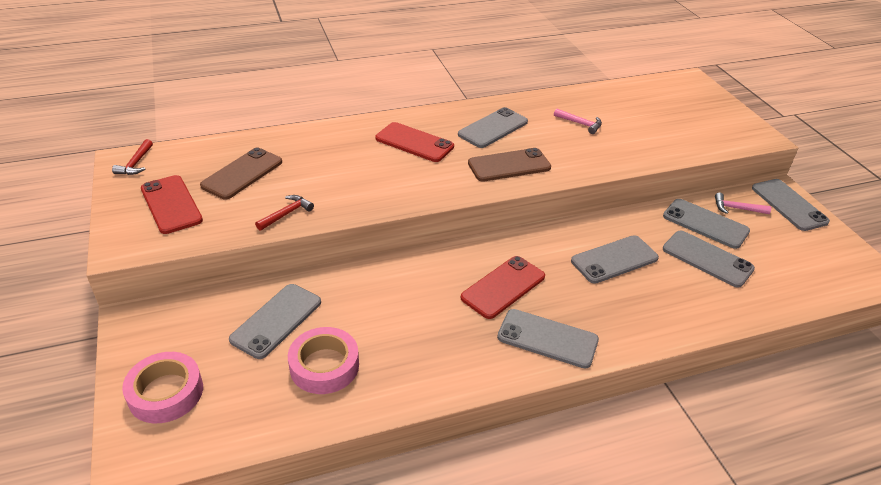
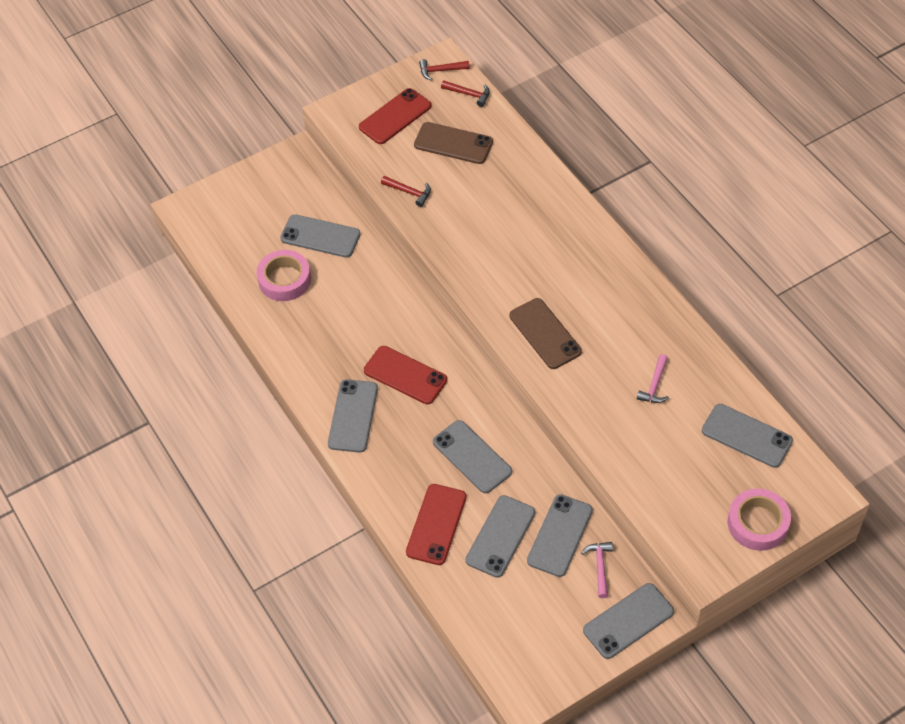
camera: 80 degrees right, 15 degrees up
pink tape [122,352,203,423] -> pink tape moved to [728,488,791,551]
red phone [375,122,454,162] -> red phone moved to [406,484,466,565]
grey phone [458,107,528,148] -> grey phone moved to [702,404,793,468]
none -> red hammer [441,80,490,107]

* Exercise *
Wherever an image appears, omit it, and retype everything else in the entries exactly.

* Task solution *
camera: 80 degrees right, 15 degrees up
pink tape [122,352,203,423] -> pink tape moved to [728,488,791,551]
red phone [375,122,454,162] -> red phone moved to [406,484,466,565]
grey phone [458,107,528,148] -> grey phone moved to [702,404,793,468]
none -> red hammer [441,80,490,107]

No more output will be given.